(Collection entries)
↓↓↓

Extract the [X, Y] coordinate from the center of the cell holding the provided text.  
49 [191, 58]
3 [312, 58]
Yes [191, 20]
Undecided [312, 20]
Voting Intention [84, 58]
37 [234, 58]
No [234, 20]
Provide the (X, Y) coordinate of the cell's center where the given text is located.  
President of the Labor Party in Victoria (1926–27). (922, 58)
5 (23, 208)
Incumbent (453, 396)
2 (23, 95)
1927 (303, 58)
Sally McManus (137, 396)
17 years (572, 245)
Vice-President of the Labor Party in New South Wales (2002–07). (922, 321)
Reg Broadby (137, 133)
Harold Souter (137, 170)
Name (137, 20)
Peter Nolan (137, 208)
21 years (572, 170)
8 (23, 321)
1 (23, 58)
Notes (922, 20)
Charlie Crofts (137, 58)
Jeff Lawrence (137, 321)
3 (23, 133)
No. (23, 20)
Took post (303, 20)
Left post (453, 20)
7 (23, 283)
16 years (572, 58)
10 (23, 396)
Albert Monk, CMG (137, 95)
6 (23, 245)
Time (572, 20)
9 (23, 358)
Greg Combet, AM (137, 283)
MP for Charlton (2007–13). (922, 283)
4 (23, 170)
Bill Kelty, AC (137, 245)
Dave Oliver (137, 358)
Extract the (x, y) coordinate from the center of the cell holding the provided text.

↑↑↑

### YOUR TASK
Copy the data line for line, starting with its first line and stopping after the line that contains "Time (572, 20)".

### OUTPUT BELOW
Extract the [X, Y] coordinate from the center of the cell holding the provided text.  
49 [191, 58]
3 [312, 58]
Yes [191, 20]
Undecided [312, 20]
Voting Intention [84, 58]
37 [234, 58]
No [234, 20]
Provide the (X, Y) coordinate of the cell's center where the given text is located.  
President of the Labor Party in Victoria (1926–27). (922, 58)
5 (23, 208)
Incumbent (453, 396)
2 (23, 95)
1927 (303, 58)
Sally McManus (137, 396)
17 years (572, 245)
Vice-President of the Labor Party in New South Wales (2002–07). (922, 321)
Reg Broadby (137, 133)
Harold Souter (137, 170)
Name (137, 20)
Peter Nolan (137, 208)
21 years (572, 170)
8 (23, 321)
1 (23, 58)
Notes (922, 20)
Charlie Crofts (137, 58)
Jeff Lawrence (137, 321)
3 (23, 133)
No. (23, 20)
Took post (303, 20)
Left post (453, 20)
7 (23, 283)
16 years (572, 58)
10 (23, 396)
Albert Monk, CMG (137, 95)
6 (23, 245)
Time (572, 20)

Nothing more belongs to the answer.